> [Problem statement]
Range to reproduce from the entries below: the line with "none -> cyan brick E13 level 1", the line with "none -> cyan brick K11 level 1", and every line in between. Give them exactly and give nothing else.

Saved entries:
-- Opening Marker --

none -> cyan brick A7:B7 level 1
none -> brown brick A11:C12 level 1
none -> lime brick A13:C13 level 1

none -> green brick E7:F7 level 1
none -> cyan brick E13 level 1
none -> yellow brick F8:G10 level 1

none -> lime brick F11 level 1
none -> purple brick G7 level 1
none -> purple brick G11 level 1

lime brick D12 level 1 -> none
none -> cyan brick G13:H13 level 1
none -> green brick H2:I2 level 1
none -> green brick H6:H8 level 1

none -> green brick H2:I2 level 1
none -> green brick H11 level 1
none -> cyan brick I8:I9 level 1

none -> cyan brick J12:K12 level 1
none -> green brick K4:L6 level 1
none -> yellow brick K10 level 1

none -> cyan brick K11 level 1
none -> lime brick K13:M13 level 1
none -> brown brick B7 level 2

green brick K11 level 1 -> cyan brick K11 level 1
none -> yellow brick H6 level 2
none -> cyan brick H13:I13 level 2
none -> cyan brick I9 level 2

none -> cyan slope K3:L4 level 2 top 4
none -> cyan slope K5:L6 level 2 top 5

-- Closing Marker --

> [Result for this exercise]
none -> cyan brick E13 level 1
none -> yellow brick F8:G10 level 1

none -> lime brick F11 level 1
none -> purple brick G7 level 1
none -> purple brick G11 level 1

lime brick D12 level 1 -> none
none -> cyan brick G13:H13 level 1
none -> green brick H2:I2 level 1
none -> green brick H6:H8 level 1

none -> green brick H2:I2 level 1
none -> green brick H11 level 1
none -> cyan brick I8:I9 level 1

none -> cyan brick J12:K12 level 1
none -> green brick K4:L6 level 1
none -> yellow brick K10 level 1

none -> cyan brick K11 level 1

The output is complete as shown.